Rewrite everything from the start of the listing down through the line containing "2: (618, 481)", replacing "origin" with "reference point" and leaving all else unchanged.

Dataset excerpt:

-- Start --

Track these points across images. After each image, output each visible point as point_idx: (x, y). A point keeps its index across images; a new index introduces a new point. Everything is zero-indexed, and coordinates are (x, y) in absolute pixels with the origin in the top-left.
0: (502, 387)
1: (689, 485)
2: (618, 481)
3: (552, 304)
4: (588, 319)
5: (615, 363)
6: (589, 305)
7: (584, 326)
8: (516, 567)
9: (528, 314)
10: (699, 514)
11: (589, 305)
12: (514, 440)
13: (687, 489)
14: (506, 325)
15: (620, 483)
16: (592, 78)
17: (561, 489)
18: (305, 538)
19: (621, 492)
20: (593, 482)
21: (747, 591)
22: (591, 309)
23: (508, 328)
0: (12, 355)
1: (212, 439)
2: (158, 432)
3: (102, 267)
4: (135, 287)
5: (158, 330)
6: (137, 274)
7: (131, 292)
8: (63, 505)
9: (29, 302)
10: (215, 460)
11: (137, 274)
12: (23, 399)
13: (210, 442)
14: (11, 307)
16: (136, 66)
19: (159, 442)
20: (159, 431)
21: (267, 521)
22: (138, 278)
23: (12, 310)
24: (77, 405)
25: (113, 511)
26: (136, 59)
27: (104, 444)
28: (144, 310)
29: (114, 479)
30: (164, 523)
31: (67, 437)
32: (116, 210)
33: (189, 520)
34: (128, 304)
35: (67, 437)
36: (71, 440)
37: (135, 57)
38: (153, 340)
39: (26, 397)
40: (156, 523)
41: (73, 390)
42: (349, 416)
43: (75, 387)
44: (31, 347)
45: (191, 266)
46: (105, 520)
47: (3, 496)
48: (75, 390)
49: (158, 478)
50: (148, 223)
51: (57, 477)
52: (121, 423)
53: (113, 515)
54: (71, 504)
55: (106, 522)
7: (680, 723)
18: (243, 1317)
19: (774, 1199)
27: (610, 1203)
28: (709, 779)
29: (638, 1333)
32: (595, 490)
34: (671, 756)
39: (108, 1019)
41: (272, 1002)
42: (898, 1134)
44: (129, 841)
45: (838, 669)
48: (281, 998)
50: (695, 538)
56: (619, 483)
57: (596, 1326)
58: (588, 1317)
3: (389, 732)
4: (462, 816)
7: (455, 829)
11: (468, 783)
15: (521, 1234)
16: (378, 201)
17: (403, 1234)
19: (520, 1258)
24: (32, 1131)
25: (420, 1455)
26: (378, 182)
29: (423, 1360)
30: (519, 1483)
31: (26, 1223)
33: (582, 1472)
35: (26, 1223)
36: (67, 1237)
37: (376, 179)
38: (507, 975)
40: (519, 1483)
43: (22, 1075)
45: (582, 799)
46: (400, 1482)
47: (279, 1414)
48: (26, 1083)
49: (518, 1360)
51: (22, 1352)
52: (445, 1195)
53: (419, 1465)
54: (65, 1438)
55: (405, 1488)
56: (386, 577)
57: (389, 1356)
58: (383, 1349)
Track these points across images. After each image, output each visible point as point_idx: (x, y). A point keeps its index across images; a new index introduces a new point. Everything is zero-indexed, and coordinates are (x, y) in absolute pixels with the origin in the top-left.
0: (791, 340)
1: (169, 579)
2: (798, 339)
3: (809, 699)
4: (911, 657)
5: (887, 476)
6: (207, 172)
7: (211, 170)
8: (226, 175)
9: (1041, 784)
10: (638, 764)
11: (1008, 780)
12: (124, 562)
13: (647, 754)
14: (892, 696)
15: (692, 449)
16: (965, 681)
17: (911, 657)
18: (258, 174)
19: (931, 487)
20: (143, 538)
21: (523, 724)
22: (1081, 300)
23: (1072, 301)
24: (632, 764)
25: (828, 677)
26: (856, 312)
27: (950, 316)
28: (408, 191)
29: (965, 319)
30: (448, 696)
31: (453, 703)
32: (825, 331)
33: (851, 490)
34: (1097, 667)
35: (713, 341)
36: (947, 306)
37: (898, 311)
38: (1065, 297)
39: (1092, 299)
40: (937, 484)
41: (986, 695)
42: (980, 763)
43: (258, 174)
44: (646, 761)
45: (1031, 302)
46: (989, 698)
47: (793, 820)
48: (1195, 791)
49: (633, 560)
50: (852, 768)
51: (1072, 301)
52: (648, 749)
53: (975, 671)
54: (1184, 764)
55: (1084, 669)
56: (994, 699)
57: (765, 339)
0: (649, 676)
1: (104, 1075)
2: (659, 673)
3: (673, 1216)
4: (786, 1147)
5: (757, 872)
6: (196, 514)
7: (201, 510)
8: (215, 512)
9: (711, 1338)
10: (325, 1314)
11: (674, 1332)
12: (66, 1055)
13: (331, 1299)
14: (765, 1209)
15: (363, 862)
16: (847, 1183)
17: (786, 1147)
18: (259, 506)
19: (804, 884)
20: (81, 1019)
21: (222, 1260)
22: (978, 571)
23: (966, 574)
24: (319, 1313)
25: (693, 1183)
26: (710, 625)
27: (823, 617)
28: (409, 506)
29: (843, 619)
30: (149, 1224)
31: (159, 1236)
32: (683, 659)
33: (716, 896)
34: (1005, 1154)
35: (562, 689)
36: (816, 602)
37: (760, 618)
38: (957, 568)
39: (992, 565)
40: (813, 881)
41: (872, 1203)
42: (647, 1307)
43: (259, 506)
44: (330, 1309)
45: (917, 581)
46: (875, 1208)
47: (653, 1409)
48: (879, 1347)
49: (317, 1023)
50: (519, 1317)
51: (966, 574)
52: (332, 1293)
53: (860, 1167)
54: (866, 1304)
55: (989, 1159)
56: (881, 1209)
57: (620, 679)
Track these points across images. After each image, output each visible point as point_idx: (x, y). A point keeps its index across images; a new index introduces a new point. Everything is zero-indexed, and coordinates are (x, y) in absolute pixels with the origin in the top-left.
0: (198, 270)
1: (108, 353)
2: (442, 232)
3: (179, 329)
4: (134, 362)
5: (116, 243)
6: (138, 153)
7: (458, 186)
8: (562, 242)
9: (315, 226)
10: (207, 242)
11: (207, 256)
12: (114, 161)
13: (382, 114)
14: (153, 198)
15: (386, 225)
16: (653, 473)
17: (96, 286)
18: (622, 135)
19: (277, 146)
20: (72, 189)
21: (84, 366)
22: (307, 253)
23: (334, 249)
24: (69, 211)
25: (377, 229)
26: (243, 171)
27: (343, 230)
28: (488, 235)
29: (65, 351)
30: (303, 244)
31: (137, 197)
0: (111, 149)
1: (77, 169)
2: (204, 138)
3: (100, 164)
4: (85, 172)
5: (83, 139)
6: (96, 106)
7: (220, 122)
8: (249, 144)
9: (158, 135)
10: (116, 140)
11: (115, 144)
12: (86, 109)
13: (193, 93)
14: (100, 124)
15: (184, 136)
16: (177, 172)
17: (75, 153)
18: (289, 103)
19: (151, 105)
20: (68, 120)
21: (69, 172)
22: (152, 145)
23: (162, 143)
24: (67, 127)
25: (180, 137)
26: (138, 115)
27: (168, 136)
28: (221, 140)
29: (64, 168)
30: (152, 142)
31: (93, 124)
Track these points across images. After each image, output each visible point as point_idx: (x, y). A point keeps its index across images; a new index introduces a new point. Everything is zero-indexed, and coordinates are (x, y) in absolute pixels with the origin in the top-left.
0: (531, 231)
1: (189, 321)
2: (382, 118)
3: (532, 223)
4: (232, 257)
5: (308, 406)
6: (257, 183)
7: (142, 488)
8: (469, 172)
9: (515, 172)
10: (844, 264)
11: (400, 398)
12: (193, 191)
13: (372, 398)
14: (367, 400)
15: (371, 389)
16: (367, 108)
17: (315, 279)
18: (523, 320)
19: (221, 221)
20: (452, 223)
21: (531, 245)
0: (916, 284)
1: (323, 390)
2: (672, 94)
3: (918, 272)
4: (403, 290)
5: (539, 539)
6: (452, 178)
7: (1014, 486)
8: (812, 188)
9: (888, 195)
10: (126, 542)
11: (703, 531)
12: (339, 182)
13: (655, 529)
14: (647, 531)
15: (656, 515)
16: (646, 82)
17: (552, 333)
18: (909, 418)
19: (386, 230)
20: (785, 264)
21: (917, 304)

-- End --

▶ TASK OUTPUT:
Track these points across images. After each image, output each visible point as point_idx: (x, y). A point keeps its index across images; a new index introduces a new point. Everything is zero-indexed, and coordinates are (x, y) in absolute pixels with the reference point in the top-left.
0: (502, 387)
1: (689, 485)
2: (618, 481)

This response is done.